(Saved data entries)
- - - - - - -
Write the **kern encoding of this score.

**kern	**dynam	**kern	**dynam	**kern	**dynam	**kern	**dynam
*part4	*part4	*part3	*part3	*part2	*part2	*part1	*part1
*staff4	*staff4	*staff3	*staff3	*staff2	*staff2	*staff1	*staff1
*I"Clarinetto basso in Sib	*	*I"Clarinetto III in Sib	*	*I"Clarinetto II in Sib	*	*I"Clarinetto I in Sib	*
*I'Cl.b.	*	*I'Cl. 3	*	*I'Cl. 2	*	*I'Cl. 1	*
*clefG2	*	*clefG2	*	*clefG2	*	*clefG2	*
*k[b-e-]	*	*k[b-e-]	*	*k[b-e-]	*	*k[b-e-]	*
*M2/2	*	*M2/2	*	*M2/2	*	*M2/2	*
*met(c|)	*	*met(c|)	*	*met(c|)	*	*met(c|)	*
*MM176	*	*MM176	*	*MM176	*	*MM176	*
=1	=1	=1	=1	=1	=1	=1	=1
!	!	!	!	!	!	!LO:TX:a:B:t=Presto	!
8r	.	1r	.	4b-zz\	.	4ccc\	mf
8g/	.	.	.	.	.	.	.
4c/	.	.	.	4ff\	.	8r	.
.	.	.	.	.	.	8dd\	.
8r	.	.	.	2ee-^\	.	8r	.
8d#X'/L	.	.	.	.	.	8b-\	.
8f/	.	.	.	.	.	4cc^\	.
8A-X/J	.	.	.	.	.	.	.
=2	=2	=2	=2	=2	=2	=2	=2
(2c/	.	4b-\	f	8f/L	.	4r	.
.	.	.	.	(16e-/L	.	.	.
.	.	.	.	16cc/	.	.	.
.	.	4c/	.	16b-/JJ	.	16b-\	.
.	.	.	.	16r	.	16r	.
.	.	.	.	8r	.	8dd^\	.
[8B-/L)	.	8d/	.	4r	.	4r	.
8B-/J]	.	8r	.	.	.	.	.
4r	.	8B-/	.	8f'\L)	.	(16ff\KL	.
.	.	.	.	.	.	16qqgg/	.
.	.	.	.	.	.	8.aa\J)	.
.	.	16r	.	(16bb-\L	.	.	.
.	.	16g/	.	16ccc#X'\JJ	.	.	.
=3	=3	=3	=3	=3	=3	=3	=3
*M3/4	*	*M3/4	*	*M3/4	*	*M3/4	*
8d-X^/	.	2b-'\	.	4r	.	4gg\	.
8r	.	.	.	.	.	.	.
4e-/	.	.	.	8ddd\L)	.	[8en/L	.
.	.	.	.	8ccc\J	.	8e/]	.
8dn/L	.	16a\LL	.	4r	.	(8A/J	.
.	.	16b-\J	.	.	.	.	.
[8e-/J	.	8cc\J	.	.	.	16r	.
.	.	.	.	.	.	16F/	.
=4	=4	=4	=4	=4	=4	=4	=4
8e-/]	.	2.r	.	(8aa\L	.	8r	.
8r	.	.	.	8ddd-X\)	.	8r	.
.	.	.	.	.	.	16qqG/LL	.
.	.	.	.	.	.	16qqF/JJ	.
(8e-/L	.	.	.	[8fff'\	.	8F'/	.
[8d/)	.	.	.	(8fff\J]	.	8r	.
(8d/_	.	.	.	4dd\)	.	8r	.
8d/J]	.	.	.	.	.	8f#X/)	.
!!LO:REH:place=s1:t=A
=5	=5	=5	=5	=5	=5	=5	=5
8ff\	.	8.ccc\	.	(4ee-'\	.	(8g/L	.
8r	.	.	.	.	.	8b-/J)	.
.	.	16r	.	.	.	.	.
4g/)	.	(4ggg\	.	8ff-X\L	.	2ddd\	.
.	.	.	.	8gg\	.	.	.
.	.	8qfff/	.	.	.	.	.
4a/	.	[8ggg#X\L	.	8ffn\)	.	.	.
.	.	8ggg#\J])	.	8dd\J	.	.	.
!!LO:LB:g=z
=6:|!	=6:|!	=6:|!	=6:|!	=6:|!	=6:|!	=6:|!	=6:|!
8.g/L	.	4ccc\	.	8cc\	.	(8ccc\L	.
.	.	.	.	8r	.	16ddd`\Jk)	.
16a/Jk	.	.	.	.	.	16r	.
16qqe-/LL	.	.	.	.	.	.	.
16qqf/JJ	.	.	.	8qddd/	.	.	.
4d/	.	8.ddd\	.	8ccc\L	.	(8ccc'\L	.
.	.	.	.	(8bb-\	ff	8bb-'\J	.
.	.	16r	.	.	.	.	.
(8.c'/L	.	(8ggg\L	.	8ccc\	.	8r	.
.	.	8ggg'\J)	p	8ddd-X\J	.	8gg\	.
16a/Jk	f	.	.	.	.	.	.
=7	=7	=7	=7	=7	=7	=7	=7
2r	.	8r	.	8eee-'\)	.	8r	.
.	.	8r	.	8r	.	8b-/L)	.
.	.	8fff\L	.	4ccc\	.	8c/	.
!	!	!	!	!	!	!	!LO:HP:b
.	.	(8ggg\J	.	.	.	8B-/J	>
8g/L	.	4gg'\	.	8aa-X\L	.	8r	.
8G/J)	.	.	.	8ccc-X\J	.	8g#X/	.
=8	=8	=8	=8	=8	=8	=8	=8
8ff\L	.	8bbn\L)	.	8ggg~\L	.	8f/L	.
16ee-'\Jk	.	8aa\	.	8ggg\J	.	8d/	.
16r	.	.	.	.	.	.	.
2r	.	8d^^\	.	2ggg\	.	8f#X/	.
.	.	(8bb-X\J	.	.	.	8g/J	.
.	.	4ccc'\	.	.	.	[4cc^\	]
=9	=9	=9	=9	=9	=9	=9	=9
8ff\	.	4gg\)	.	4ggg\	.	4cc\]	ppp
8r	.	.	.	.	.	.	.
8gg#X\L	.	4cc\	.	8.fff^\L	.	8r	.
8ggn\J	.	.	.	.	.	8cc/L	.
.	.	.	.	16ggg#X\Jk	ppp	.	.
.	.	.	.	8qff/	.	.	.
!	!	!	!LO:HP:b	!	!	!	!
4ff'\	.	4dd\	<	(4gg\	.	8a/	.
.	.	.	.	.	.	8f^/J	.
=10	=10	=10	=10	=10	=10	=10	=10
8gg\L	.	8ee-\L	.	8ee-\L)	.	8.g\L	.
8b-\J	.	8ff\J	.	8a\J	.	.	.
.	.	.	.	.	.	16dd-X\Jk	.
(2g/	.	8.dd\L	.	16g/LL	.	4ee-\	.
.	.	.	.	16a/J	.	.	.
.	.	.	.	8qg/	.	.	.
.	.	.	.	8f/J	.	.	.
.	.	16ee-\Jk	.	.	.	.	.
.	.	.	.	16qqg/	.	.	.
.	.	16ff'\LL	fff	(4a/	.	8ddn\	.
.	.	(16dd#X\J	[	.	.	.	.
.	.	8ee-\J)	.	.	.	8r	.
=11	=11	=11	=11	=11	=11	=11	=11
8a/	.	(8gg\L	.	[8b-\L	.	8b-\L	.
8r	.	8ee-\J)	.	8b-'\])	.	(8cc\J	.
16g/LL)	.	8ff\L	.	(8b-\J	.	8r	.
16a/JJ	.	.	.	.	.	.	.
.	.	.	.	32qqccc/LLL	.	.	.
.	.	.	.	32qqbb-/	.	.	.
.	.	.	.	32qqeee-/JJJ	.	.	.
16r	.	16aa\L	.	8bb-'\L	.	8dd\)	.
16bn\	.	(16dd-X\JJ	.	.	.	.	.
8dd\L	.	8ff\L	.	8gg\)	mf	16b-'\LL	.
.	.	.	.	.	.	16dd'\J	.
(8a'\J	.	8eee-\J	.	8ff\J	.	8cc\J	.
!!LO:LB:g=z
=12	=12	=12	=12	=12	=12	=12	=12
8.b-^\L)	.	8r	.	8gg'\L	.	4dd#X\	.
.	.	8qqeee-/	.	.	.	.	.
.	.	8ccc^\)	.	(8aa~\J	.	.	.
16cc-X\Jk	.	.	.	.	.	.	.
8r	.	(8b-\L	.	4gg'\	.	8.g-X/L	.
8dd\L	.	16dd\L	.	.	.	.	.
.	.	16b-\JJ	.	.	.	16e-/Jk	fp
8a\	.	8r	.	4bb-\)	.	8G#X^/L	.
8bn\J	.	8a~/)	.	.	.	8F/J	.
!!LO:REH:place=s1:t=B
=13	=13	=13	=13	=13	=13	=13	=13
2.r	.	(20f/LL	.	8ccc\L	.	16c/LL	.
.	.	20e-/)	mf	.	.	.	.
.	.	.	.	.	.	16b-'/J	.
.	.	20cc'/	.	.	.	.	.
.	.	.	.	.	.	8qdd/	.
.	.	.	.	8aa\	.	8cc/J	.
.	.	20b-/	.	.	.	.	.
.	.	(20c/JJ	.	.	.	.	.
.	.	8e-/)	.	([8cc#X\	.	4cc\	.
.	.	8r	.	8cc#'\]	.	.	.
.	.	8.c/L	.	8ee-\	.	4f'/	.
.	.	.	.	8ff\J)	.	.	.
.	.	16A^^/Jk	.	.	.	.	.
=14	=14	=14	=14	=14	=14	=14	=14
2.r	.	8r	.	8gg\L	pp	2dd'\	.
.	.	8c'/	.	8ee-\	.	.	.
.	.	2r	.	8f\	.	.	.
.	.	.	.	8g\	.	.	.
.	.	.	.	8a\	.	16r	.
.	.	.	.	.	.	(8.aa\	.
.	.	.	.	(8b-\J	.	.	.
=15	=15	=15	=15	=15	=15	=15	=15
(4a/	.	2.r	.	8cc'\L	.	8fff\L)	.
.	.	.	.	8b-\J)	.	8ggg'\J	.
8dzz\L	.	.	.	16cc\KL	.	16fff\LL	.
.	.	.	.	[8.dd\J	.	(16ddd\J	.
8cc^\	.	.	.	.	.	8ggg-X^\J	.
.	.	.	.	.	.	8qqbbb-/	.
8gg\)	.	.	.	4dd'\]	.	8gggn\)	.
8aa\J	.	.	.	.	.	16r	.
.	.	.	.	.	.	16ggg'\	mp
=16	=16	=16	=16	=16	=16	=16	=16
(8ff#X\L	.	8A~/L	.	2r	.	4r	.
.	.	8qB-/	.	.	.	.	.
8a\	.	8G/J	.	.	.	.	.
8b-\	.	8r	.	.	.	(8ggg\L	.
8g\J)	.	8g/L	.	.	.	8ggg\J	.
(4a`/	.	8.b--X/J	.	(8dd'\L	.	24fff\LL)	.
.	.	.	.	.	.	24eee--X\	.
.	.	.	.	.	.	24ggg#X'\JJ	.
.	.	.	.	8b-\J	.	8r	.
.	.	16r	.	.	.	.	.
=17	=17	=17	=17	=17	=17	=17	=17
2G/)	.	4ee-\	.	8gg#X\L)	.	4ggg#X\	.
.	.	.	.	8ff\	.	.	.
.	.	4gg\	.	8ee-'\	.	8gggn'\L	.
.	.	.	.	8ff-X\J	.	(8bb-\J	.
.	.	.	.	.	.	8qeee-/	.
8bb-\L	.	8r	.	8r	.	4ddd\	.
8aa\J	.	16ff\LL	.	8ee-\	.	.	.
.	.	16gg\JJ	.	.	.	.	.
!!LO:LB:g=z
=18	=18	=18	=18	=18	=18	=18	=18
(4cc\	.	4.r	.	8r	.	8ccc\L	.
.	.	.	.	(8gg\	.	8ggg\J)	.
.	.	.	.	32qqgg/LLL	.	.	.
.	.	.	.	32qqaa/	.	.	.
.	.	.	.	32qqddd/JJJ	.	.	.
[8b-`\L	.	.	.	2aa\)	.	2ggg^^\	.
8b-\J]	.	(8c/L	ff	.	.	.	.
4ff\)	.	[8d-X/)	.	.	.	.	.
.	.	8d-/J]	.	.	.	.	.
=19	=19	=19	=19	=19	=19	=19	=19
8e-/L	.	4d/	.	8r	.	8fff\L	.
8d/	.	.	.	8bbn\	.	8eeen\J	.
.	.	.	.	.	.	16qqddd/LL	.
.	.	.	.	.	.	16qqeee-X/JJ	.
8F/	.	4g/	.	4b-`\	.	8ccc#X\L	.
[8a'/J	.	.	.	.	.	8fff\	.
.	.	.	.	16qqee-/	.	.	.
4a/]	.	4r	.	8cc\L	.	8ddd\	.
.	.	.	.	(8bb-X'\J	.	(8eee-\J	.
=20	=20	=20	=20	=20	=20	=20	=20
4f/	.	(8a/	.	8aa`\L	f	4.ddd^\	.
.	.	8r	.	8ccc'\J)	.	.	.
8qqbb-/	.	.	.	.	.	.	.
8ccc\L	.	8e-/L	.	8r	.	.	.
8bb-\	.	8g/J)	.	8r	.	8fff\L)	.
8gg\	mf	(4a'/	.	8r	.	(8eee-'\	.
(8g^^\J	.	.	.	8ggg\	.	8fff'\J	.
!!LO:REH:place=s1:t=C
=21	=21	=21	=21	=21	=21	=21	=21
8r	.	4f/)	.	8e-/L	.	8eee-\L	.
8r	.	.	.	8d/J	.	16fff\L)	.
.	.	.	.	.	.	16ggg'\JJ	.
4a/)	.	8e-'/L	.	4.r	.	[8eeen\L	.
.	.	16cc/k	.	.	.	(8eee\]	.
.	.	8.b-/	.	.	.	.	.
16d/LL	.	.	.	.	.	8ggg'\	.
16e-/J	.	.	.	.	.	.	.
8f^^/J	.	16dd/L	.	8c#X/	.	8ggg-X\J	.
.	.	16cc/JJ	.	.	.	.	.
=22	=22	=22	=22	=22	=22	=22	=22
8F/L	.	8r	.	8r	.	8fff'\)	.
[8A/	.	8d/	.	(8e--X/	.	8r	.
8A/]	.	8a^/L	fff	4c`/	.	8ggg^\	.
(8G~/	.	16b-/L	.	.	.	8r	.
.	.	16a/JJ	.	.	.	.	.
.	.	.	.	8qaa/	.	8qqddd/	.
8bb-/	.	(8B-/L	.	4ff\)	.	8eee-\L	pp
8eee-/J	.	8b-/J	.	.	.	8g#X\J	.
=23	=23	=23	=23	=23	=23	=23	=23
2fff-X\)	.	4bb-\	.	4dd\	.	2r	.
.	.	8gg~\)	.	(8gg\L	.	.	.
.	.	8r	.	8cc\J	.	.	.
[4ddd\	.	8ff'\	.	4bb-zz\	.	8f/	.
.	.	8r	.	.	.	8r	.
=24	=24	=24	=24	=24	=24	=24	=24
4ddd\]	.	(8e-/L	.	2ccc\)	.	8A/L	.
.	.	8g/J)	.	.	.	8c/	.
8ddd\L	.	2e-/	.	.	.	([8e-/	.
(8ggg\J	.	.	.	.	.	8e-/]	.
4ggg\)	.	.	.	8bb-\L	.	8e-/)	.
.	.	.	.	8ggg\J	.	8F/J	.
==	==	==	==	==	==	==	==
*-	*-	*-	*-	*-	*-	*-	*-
- - - - - - -
YOUR OBJECTIVE:
Count the lines in the items above that contain the string "kern", and reply with only that number.

FULL OUTPUT:
2